Once the pictures are set aside, transcribe each line of the listing exactly.

- DATA:
○ ○ ○ ○ ○

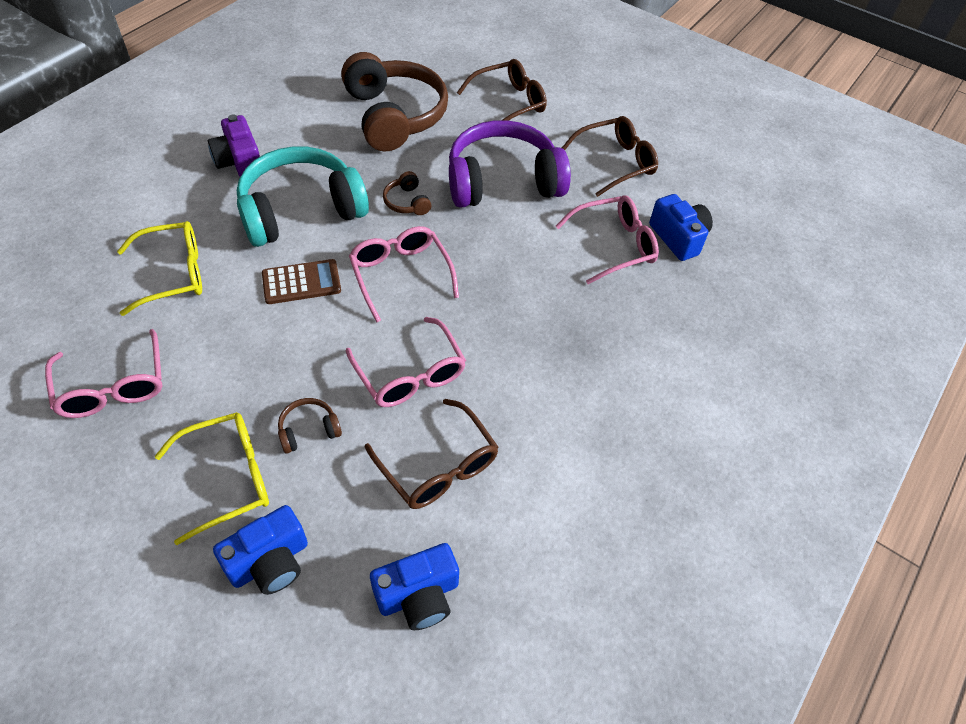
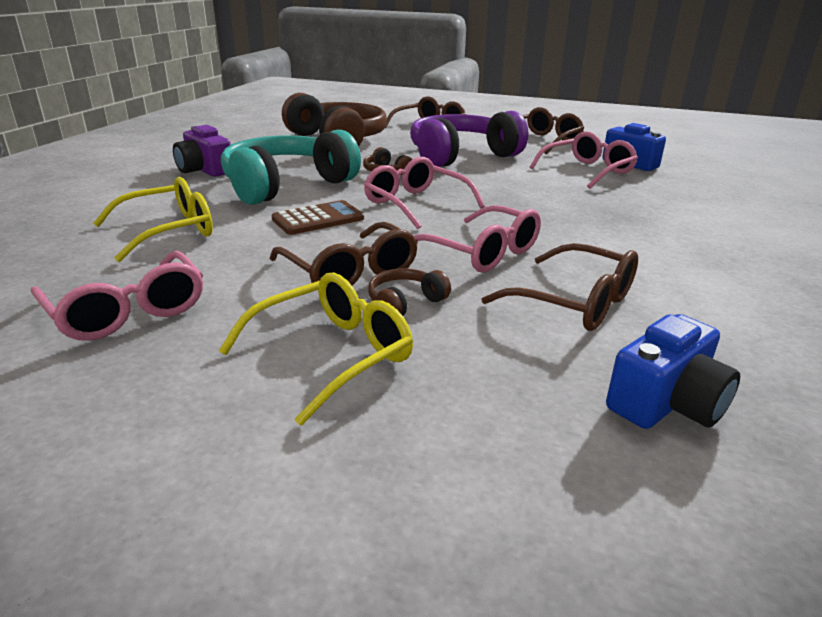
camera: 15 degrees left, 25 degrees down
(270, 562) = (447, 415): blue camera -> none
(289, 376) = (350, 272): none -> brown glasses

○ ○ ○ ○ ○

- EXERCISE OUTPUT:
camera: 15 degrees left, 25 degrees down
(270, 562) = (447, 415): blue camera -> none
(289, 376) = (350, 272): none -> brown glasses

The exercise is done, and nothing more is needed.